___ PROVIDED DATA ___
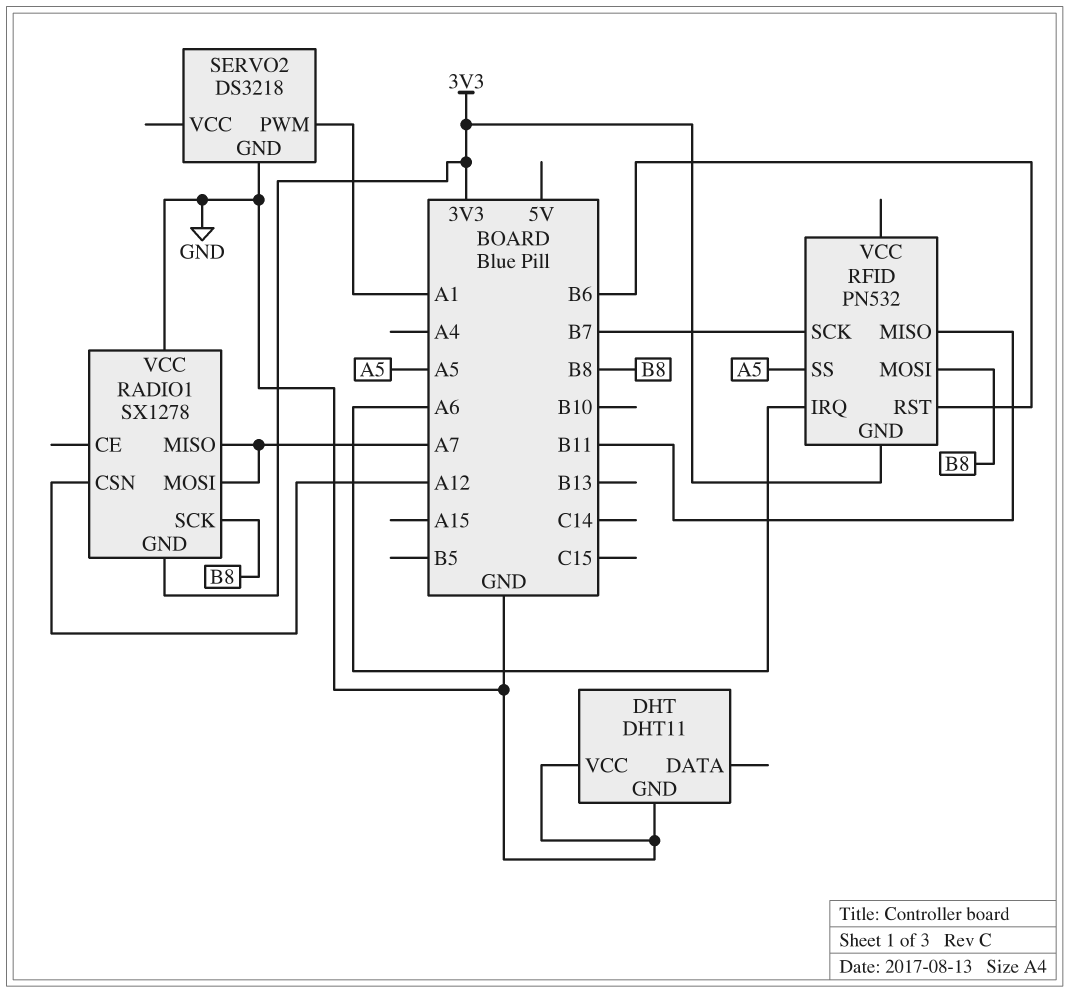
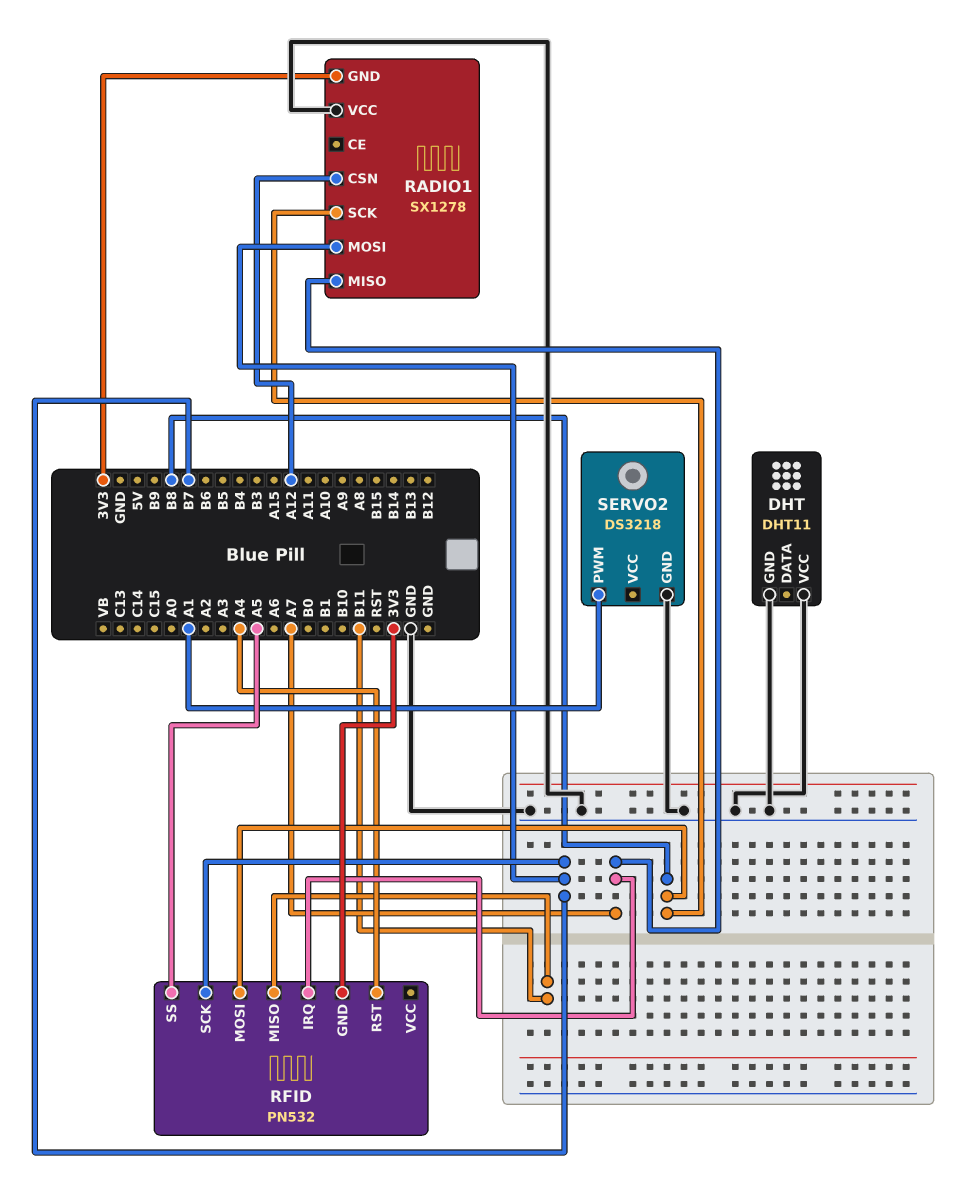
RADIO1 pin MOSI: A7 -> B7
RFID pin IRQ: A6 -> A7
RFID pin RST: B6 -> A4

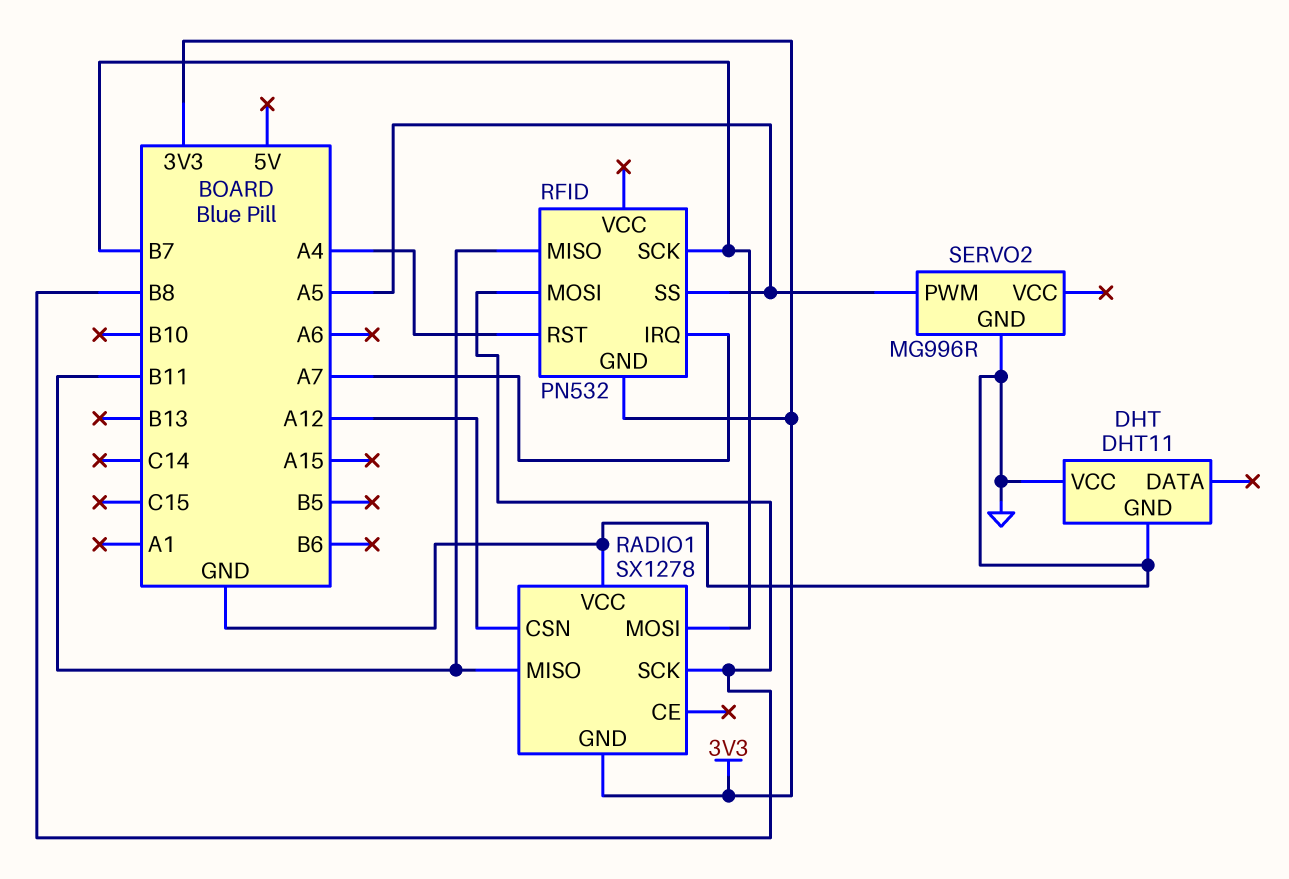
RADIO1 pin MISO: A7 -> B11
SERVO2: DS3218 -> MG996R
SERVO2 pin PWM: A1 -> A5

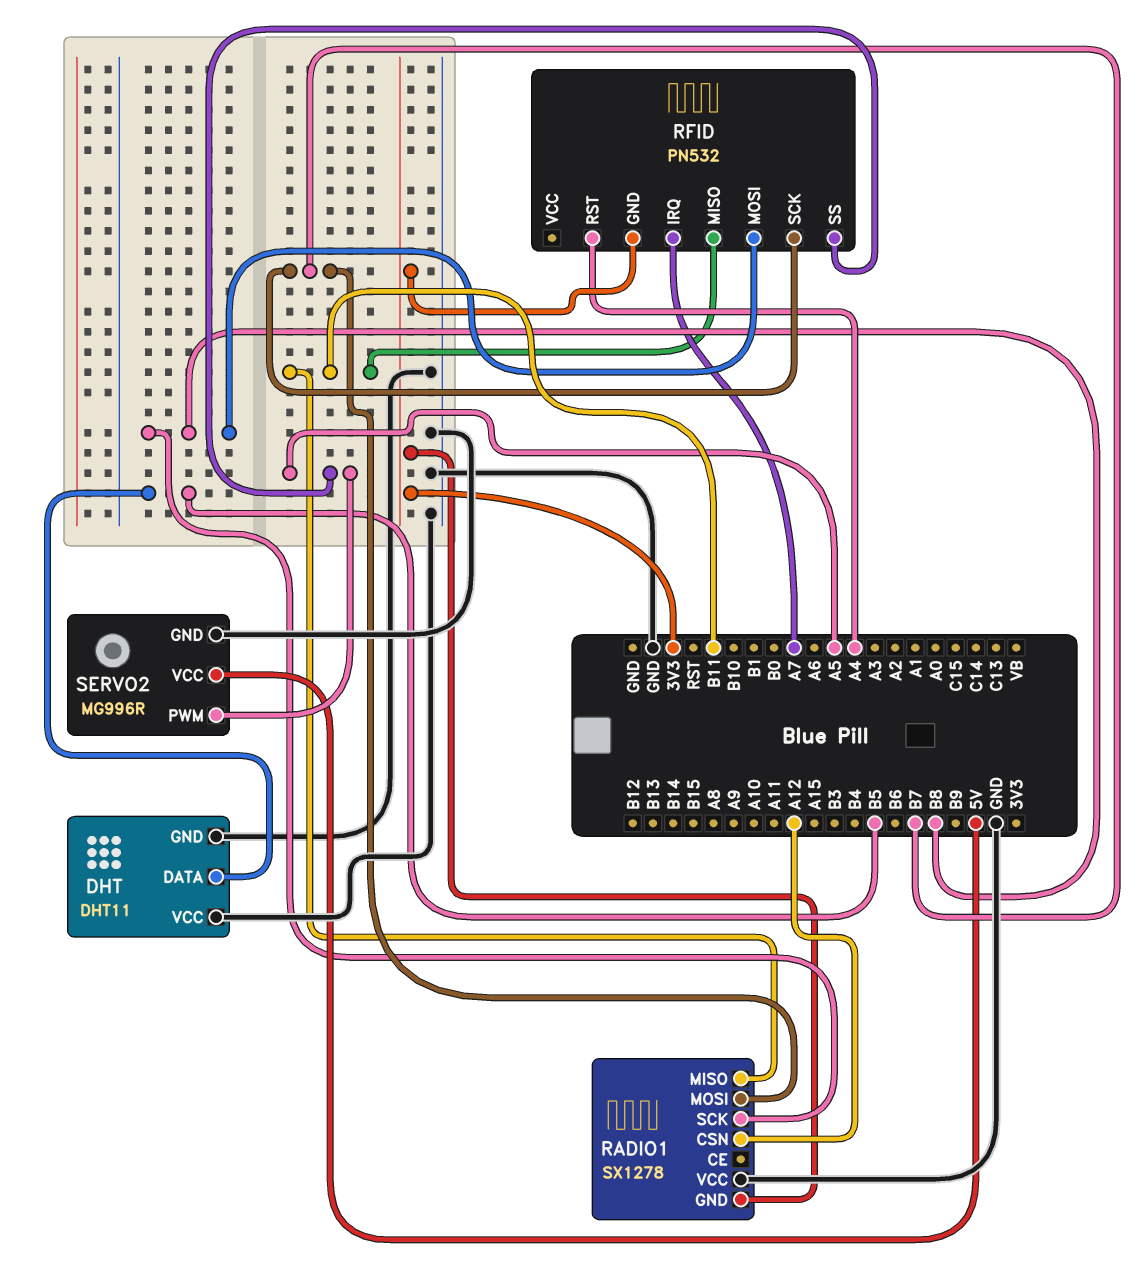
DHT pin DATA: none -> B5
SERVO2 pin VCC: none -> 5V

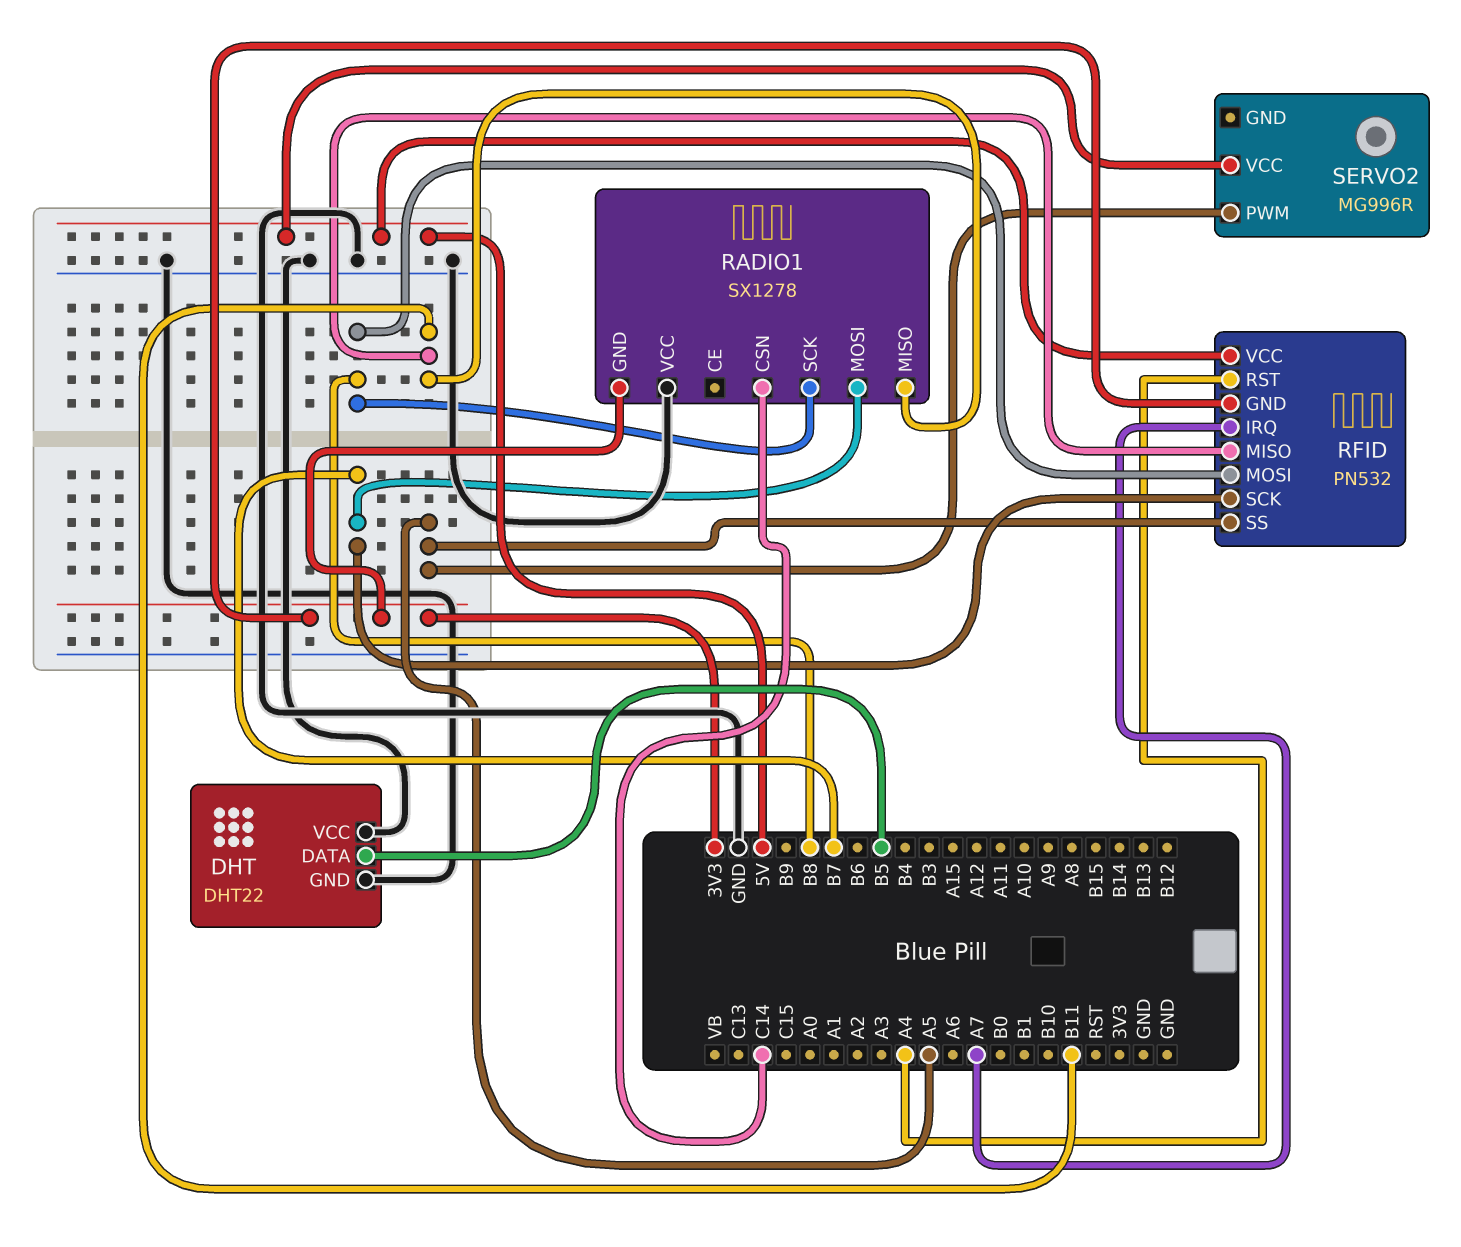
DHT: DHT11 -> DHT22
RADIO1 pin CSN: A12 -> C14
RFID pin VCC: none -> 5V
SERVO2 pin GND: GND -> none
___
YOUR INSTRUCTIONS>
Leaving the pictures out, copy exactly the lines from the line that contains "RADIO1 pin MISO: A7 -> B11" to the last line of the data, both ends included.

WRITTEN SOLUTION>
RADIO1 pin MISO: A7 -> B11
SERVO2: DS3218 -> MG996R
SERVO2 pin PWM: A1 -> A5

DHT pin DATA: none -> B5
SERVO2 pin VCC: none -> 5V

DHT: DHT11 -> DHT22
RADIO1 pin CSN: A12 -> C14
RFID pin VCC: none -> 5V
SERVO2 pin GND: GND -> none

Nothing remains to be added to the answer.